■ **Supplied material**
--------------------------------
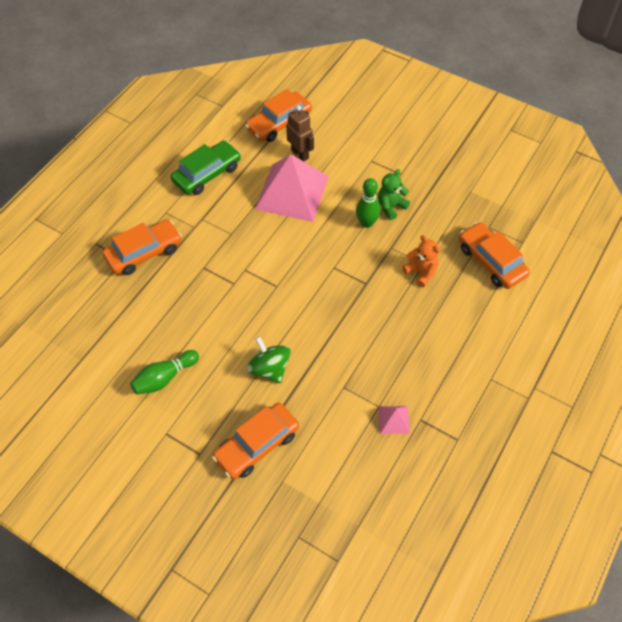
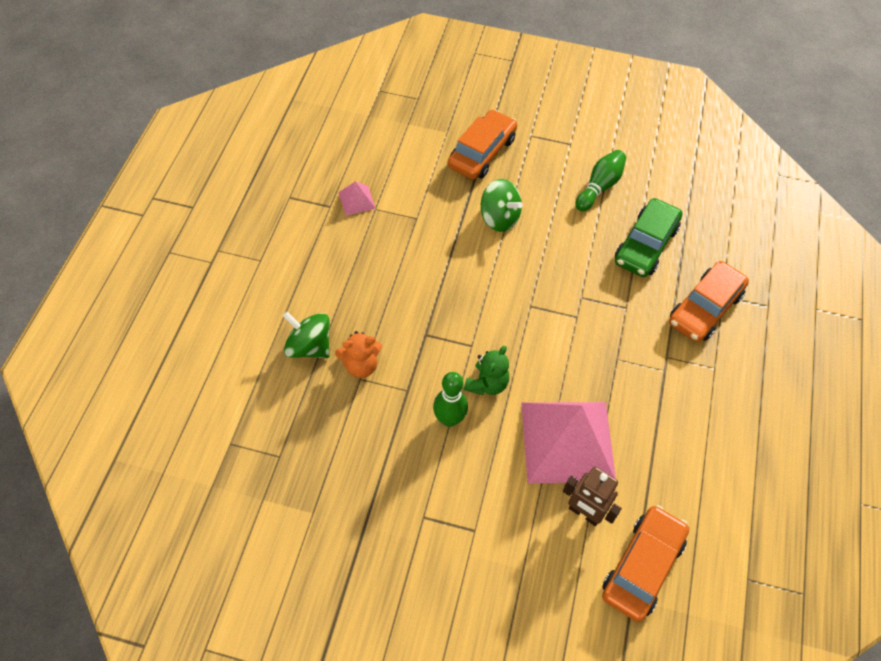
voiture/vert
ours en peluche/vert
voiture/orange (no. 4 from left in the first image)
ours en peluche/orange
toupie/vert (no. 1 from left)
--------------------------------
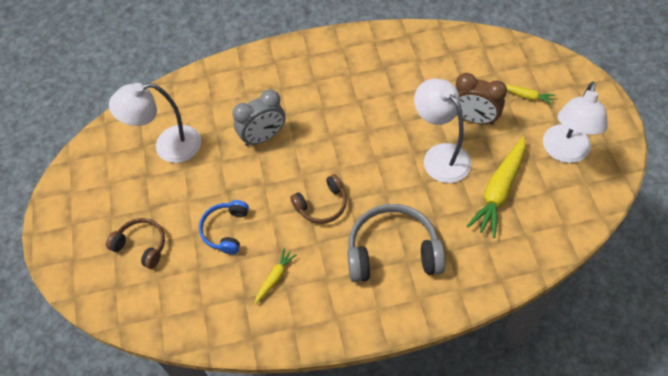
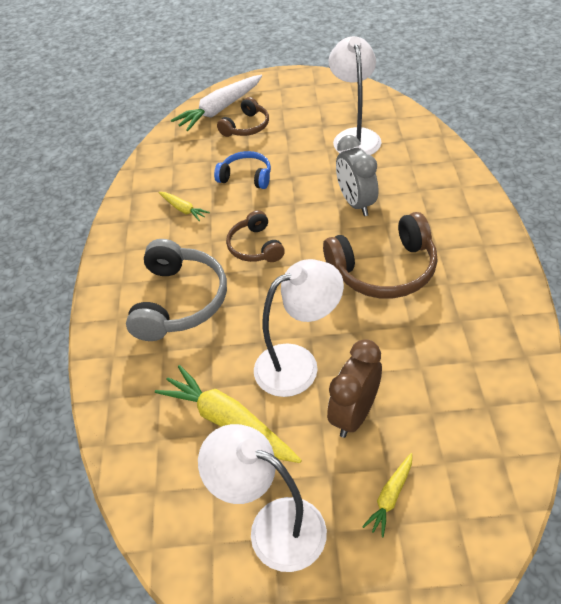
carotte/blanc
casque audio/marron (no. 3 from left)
--------------------------------
■ **The task**
In the listing above, find the line holding "voiture/vert" and the line holding "toupie/vert (no. 1 from left)", then output those two lines and every line between them exactly.

■ **Solution for this problem**
voiture/vert
ours en peluche/vert
voiture/orange (no. 4 from left in the first image)
ours en peluche/orange
toupie/vert (no. 1 from left)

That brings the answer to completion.